> **Supplied data**:
* * *

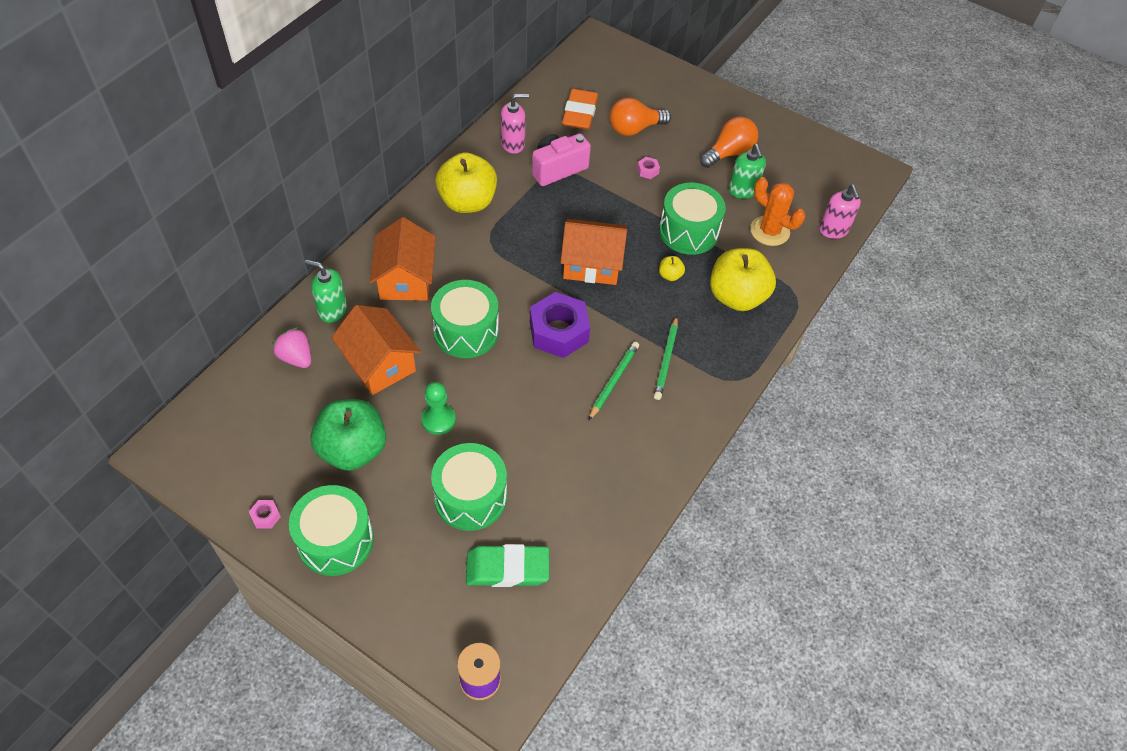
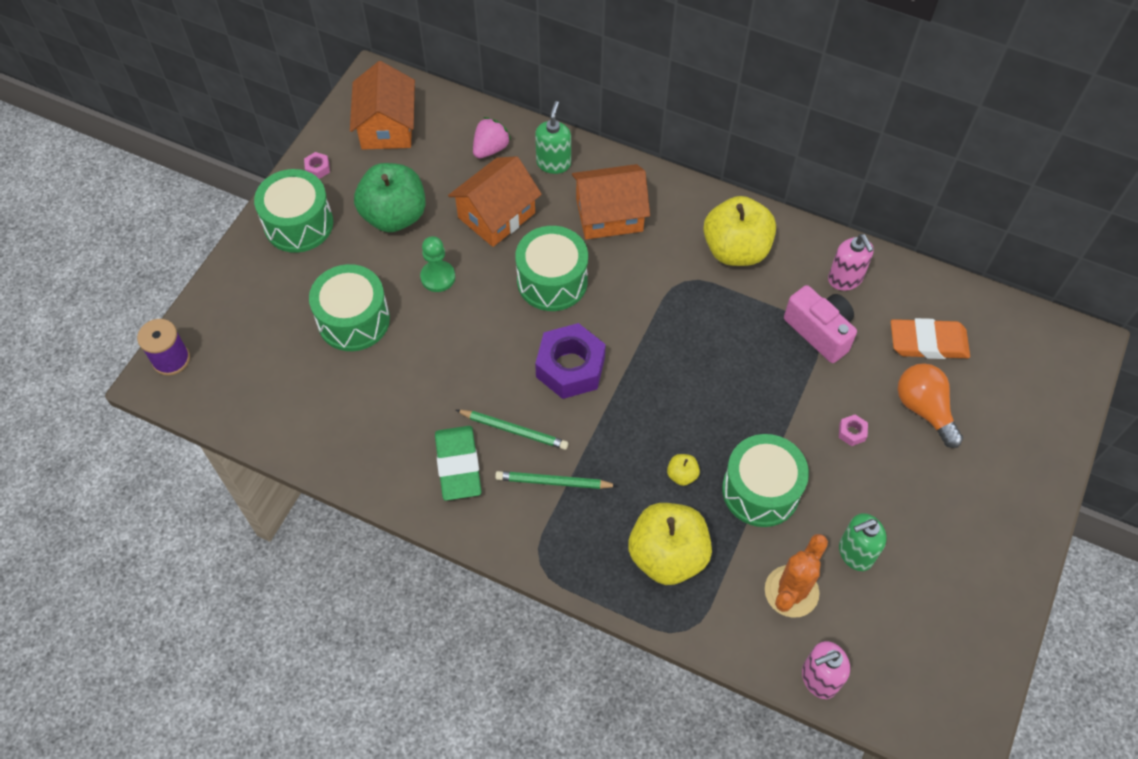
camera: 85 degrees right, 5 degrees up
(507, 568) = (280, 363): green eraser -> green eraser (458, 465)
(591, 264) = (677, 388): orange house -> orange house (387, 127)
(729, 153) = (922, 531): orange light bulb -> none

* * *

> **Work to be completed**: From the line holding "(507, 568) = (280, 363): green" through the final line of the data above, copy every line exactly as written. Include nothing else.

> **Output for this task**:
(507, 568) = (280, 363): green eraser -> green eraser (458, 465)
(591, 264) = (677, 388): orange house -> orange house (387, 127)
(729, 153) = (922, 531): orange light bulb -> none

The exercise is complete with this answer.